> [AIM OF THE TASK]: Don't copy the pictures; return every other part of the records exactly.

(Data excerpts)
====================
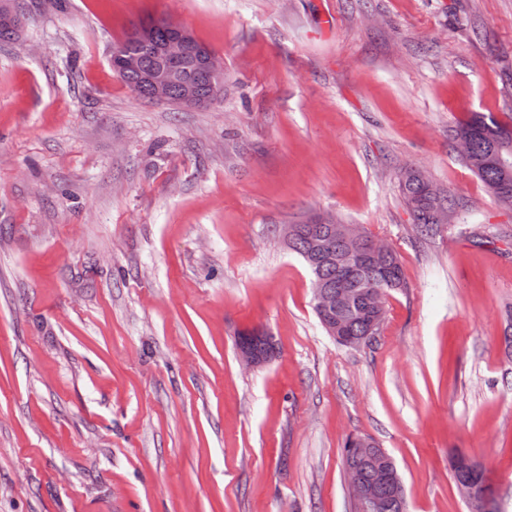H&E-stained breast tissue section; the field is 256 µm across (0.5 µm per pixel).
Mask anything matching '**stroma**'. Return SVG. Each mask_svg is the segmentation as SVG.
I'll return each mask as SVG.
<instances>
[{
	"instance_id": "35a3bbf8",
	"label": "stroma",
	"mask_w": 512,
	"mask_h": 512,
	"mask_svg": "<svg viewBox=\"0 0 512 512\" xmlns=\"http://www.w3.org/2000/svg\"><path fill=\"white\" fill-rule=\"evenodd\" d=\"M0 44V512H351L352 435L407 512H512V209L454 130L512 126V0H21ZM169 16L224 60L208 108L139 98L112 47ZM421 171L466 208L416 236ZM396 252L372 345L327 335L285 224ZM273 338L265 367L235 340ZM236 347L240 363L248 369L264 366L274 353L271 336L260 330L242 333V336L237 337ZM457 488L472 512H494V501L480 490L479 481L458 482Z\"/></svg>"
}]
</instances>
====================
> [RESPONSE]:
H&E-stained breast tissue section; the field is 256 µm across (0.5 µm per pixel).
Mask anything matching '**stroma**'. Return SVG. Each mask_svg is the segmentation as SVG.
I'll return each mask as SVG.
<instances>
[{
	"instance_id": "35a3bbf8",
	"label": "stroma",
	"mask_w": 512,
	"mask_h": 512,
	"mask_svg": "<svg viewBox=\"0 0 512 512\" xmlns=\"http://www.w3.org/2000/svg\"><path fill=\"white\" fill-rule=\"evenodd\" d=\"M0 44V512H351L352 435L407 512H512V209L454 130L512 126V0H21ZM169 16L224 60L208 108L139 98L112 47ZM421 171L466 208L416 236ZM396 252L372 345L327 335L285 224ZM273 338L265 367L235 340ZM236 347L240 363L248 369L264 366L274 353L271 336L260 330L242 333V336L237 337ZM457 488L472 512H494V501L480 490L479 481L458 482Z\"/></svg>"
}]
</instances>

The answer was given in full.